__What you will do__:
The data below contains pictures, which are to be skipped; the lines starting at the line with "purple 1x2 brick [350,165,412,235] -> none" and ending at the line with "yellow 1x1 brick" are to be output exactly, both ends included.

__Records__:
○ ○ ○ ○ ○
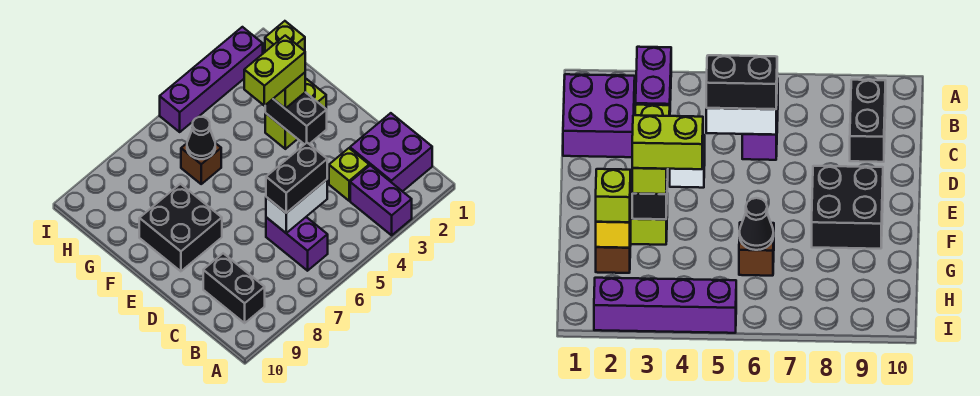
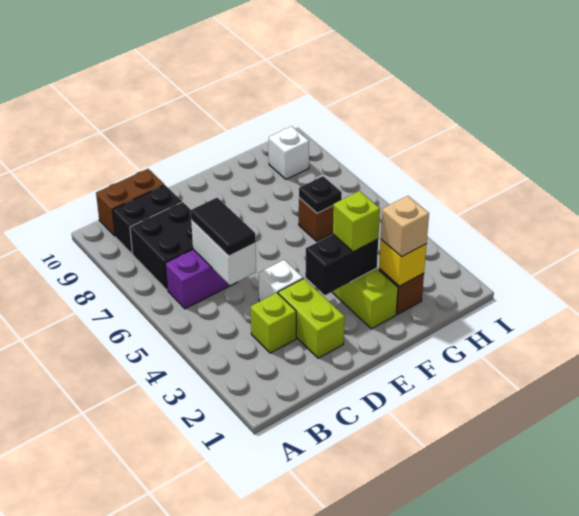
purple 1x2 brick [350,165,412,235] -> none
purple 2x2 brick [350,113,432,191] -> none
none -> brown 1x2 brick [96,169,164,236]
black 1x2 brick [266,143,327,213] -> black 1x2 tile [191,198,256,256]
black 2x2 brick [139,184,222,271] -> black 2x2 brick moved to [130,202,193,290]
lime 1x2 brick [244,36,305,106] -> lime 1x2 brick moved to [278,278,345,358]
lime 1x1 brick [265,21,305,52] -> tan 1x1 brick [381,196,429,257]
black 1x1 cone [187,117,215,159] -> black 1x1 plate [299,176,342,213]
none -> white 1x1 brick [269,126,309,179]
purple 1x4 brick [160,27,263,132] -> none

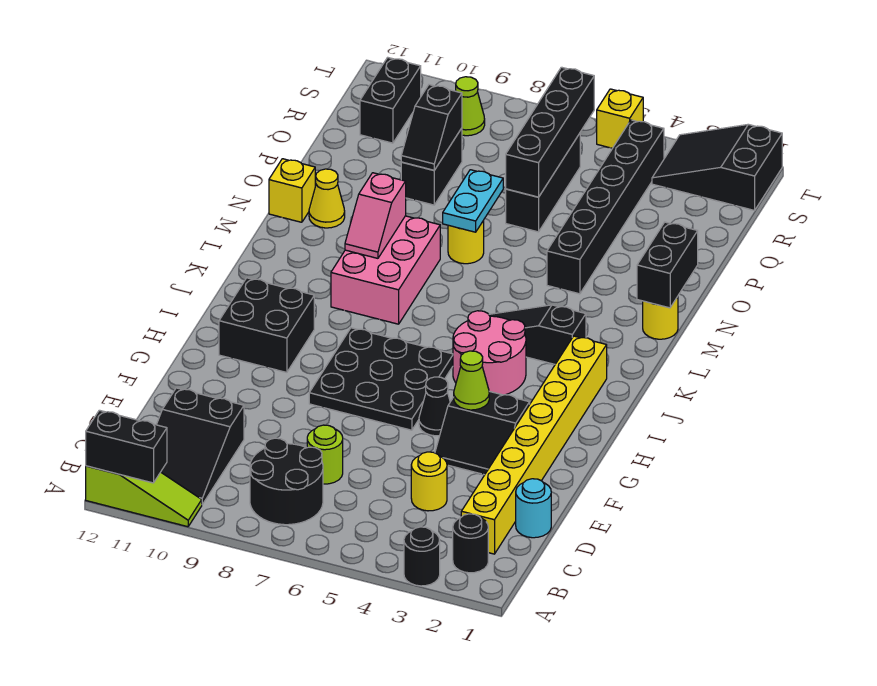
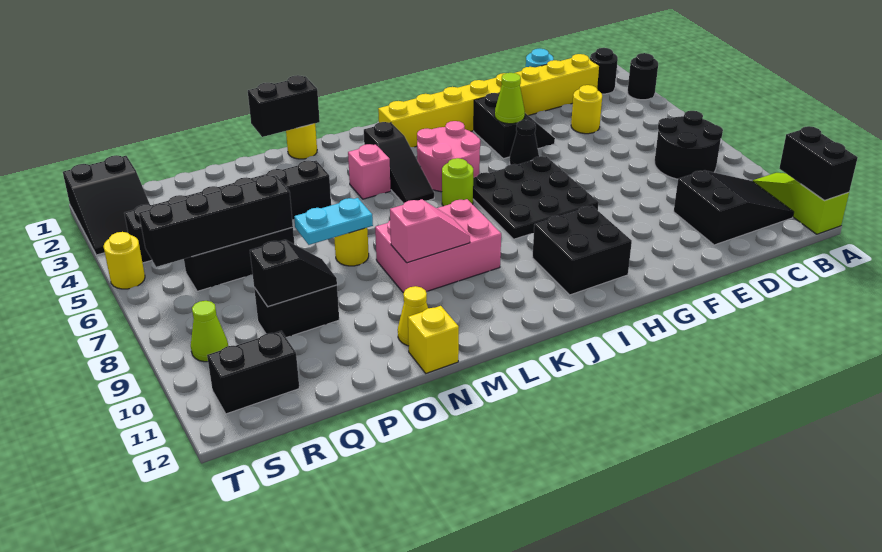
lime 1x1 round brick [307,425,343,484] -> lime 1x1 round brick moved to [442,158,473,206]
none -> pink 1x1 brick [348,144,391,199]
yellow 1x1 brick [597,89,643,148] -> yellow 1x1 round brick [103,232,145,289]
○ ○ ○ ○ ○
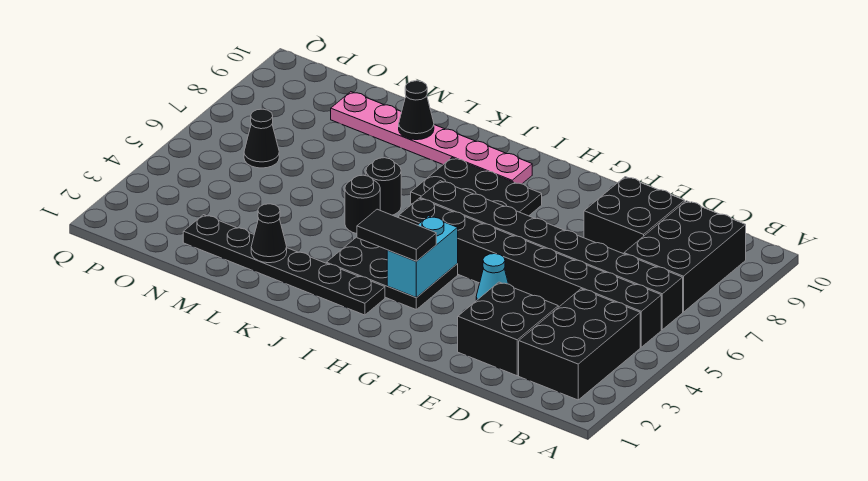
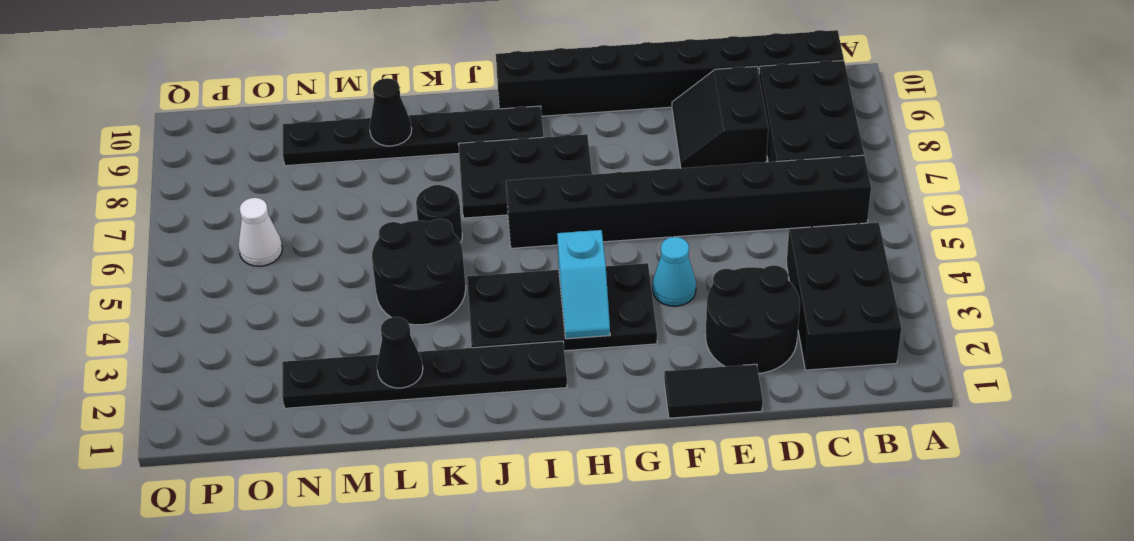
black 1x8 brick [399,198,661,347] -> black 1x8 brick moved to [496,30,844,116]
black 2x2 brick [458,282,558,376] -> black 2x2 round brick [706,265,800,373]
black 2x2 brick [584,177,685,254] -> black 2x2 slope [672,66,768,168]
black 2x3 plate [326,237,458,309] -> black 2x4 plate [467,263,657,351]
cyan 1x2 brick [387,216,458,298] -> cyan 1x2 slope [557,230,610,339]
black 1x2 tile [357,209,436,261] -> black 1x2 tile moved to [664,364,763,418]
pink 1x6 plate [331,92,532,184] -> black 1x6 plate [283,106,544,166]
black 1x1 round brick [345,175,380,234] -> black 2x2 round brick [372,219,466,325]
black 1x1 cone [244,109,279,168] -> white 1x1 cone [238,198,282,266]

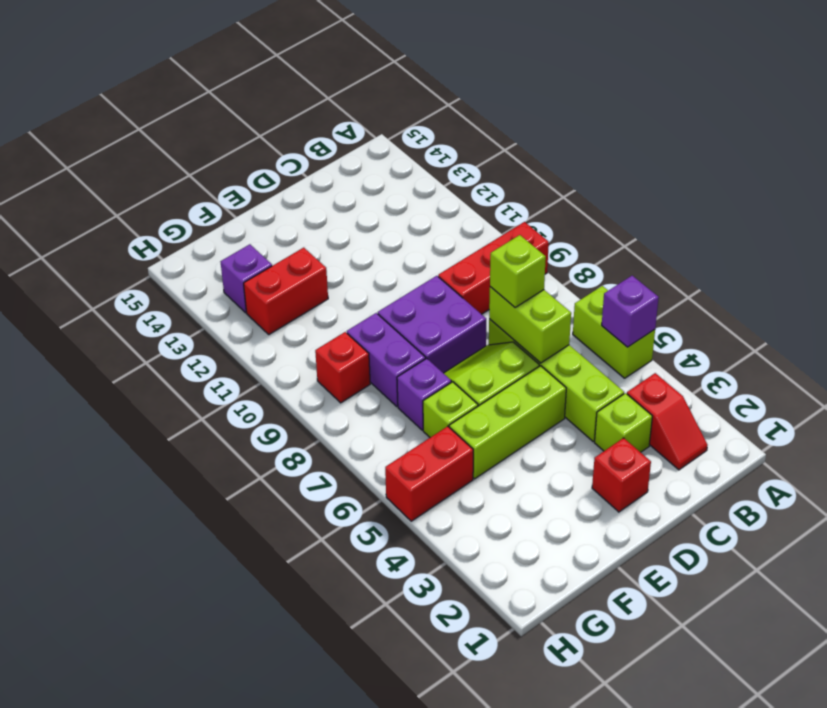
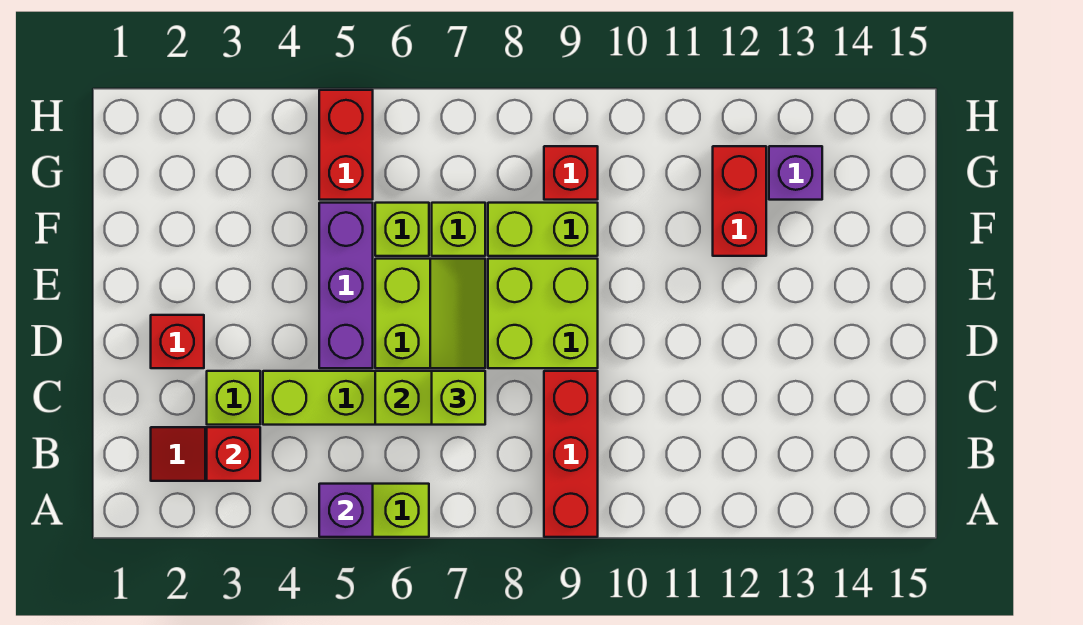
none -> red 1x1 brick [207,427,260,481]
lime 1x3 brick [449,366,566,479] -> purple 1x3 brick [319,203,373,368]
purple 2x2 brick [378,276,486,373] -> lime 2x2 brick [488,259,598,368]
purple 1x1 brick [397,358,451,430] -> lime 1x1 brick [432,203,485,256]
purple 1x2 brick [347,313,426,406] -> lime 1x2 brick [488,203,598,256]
○ ○ ○ ○ ○
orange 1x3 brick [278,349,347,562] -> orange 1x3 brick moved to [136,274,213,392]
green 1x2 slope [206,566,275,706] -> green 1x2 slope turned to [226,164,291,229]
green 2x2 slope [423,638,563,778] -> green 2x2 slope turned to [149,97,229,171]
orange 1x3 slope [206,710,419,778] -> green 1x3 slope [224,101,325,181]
○ ○ ○ ○ ○
__Finished task__:
purple 1x2 brick [350,165,412,235] -> none
purple 2x2 brick [350,113,432,191] -> none
none -> brown 1x2 brick [96,169,164,236]
black 1x2 brick [266,143,327,213] -> black 1x2 tile [191,198,256,256]
black 2x2 brick [139,184,222,271] -> black 2x2 brick moved to [130,202,193,290]
lime 1x2 brick [244,36,305,106] -> lime 1x2 brick moved to [278,278,345,358]
lime 1x1 brick [265,21,305,52] -> tan 1x1 brick [381,196,429,257]
black 1x1 cone [187,117,215,159] -> black 1x1 plate [299,176,342,213]
none -> white 1x1 brick [269,126,309,179]
purple 1x4 brick [160,27,263,132] -> none

lime 1x1 round brick [307,425,343,484] -> lime 1x1 round brick moved to [442,158,473,206]
none -> pink 1x1 brick [348,144,391,199]
yellow 1x1 brick [597,89,643,148] -> yellow 1x1 round brick [103,232,145,289]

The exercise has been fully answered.